Exercise:
An exact, complete copy of the entries below is required, minus any pictures.

Stored data:

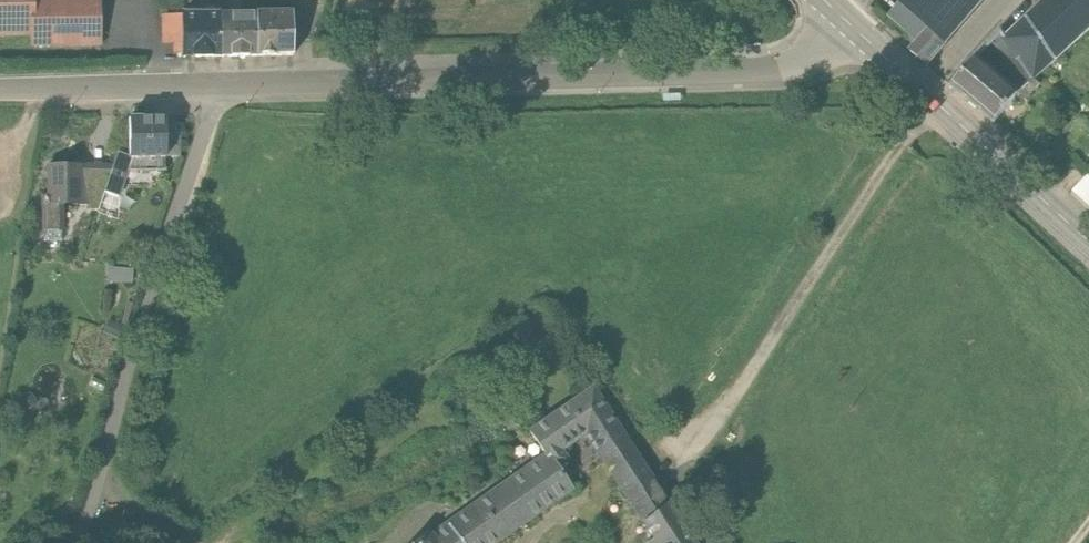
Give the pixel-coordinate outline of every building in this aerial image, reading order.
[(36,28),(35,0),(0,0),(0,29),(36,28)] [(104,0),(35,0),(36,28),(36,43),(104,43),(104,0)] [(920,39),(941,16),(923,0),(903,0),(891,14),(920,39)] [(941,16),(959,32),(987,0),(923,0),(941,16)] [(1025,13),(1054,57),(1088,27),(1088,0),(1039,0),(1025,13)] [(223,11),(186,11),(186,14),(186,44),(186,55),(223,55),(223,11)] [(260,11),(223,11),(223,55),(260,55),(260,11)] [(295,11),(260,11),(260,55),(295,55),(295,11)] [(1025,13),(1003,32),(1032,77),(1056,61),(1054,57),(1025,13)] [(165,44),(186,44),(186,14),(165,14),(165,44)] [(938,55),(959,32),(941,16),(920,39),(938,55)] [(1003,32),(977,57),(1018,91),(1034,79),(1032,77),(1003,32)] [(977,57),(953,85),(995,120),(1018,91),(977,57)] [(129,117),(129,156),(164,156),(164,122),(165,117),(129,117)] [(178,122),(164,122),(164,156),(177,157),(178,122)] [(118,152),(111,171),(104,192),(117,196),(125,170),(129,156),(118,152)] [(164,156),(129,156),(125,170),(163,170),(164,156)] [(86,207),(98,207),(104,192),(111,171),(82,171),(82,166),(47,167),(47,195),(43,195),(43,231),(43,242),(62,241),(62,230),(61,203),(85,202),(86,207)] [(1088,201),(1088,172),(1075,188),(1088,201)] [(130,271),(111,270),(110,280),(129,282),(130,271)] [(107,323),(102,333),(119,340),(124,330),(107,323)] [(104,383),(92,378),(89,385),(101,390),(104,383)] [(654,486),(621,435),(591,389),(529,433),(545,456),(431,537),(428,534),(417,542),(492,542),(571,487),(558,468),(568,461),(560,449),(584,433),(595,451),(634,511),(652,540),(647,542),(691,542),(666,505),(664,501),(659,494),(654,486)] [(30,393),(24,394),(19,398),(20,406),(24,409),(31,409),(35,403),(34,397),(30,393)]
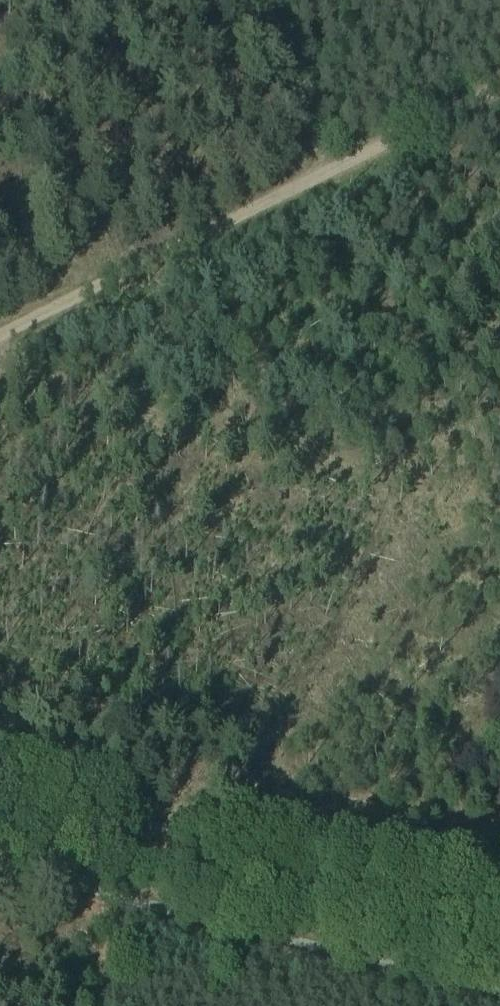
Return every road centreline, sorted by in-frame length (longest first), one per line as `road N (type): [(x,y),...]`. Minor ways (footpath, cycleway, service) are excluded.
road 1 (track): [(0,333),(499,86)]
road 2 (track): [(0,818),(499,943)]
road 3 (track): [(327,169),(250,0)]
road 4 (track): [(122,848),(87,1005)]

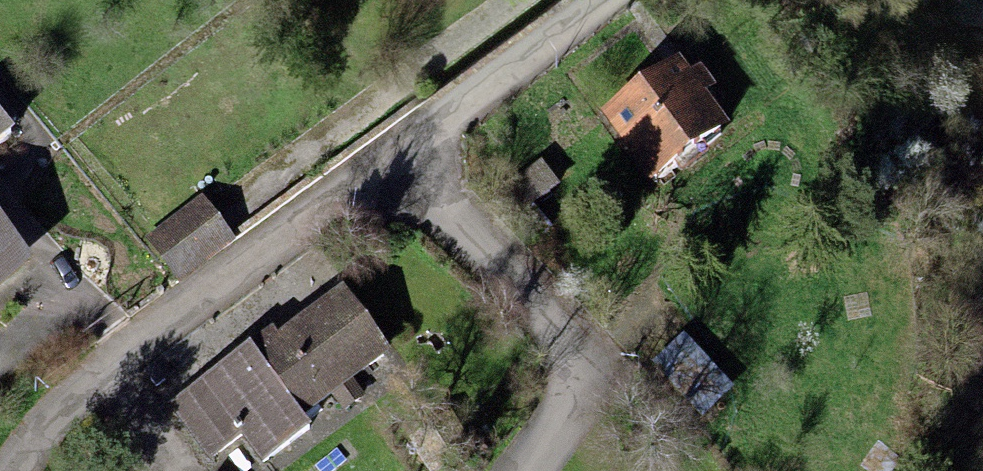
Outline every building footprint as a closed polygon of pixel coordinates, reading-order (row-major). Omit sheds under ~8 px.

Answer to this problem:
Give the pixel-coordinate outline of every building in this aerial image, reading order.
[(36,28),(35,0),(0,0),(0,29),(36,28)] [(104,0),(35,0),(36,28),(36,43),(104,43),(104,0)] [(920,39),(941,16),(923,0),(903,0),(891,14),(920,39)] [(941,16),(959,32),(987,0),(923,0),(941,16)] [(1025,13),(1054,57),(1088,27),(1088,0),(1039,0),(1025,13)] [(223,11),(186,11),(186,14),(186,44),(186,55),(223,55),(223,11)] [(260,11),(223,11),(223,55),(260,55),(260,11)] [(295,11),(260,11),(260,55),(295,55),(295,11)] [(1025,13),(1003,32),(1032,77),(1056,61),(1054,57),(1025,13)] [(165,44),(186,44),(186,14),(165,14),(165,44)] [(938,55),(959,32),(941,16),(920,39),(938,55)] [(1003,32),(977,57),(1018,91),(1034,79),(1032,77),(1003,32)] [(977,57),(953,85),(995,120),(1018,91),(977,57)] [(129,117),(129,156),(164,156),(164,122),(165,117),(129,117)] [(178,122),(164,122),(164,156),(177,157),(178,122)] [(118,152),(111,171),(104,192),(117,196),(125,170),(129,156),(118,152)] [(164,156),(129,156),(125,170),(163,170),(164,156)] [(86,207),(98,207),(104,192),(111,171),(82,171),(82,166),(47,167),(47,195),(43,195),(43,231),(43,242),(62,241),(62,230),(61,203),(85,202),(86,207)] [(1088,201),(1088,172),(1075,188),(1088,201)] [(130,271),(111,270),(110,280),(129,282),(130,271)] [(107,323),(102,333),(119,340),(124,330),(107,323)] [(104,383),(92,378),(89,385),(101,390),(104,383)] [(654,486),(621,435),(591,389),(529,433),(545,456),(431,537),(428,534),(417,542),(492,542),(571,487),(558,468),(568,461),(560,449),(584,433),(595,451),(634,511),(652,540),(647,542),(691,542),(666,505),(664,501),(659,494),(654,486)] [(30,393),(24,394),(19,398),(20,406),(24,409),(31,409),(35,403),(34,397),(30,393)]
Return every road centreline, sorted by in-frame length (longest first), one per line as `road N (type): [(x,y),...]`. Minor ways (footpath, cycleway, service) are excluded.
road 1 (track): [(0,333),(499,86)]
road 2 (track): [(0,818),(499,943)]
road 3 (track): [(327,169),(250,0)]
road 4 (track): [(122,848),(87,1005)]

Outline every building footprint as a closed polygon of pixel coordinates, reading-order (row-major). Omit sheds under ~8 px.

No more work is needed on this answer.